#### [Given records]
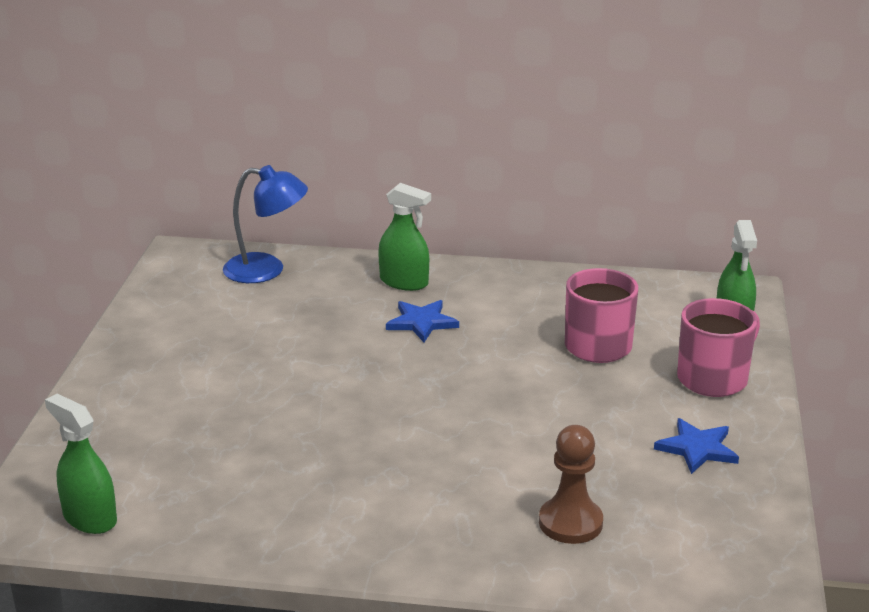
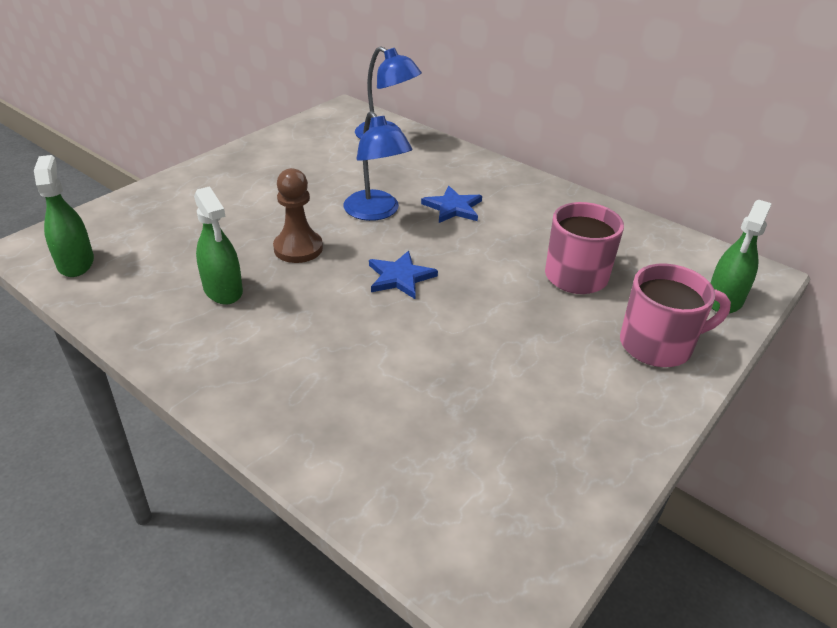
camera: 30 degrees right, 10 degrees up
(350, 354) = (376, 212): none -> blue lamp
(404, 282) = (472, 174): green spray bottle -> green spray bottle (223, 290)
(570, 523) = (393, 425): brown pawn -> brown pawn (298, 248)
(697, 448) = (579, 406): blue star -> blue star (400, 277)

#### [Directions for this task]
In the records above, find every line containing the word "blue" and show it.

#### [Written answer]
(350, 354) = (376, 212): none -> blue lamp
(697, 448) = (579, 406): blue star -> blue star (400, 277)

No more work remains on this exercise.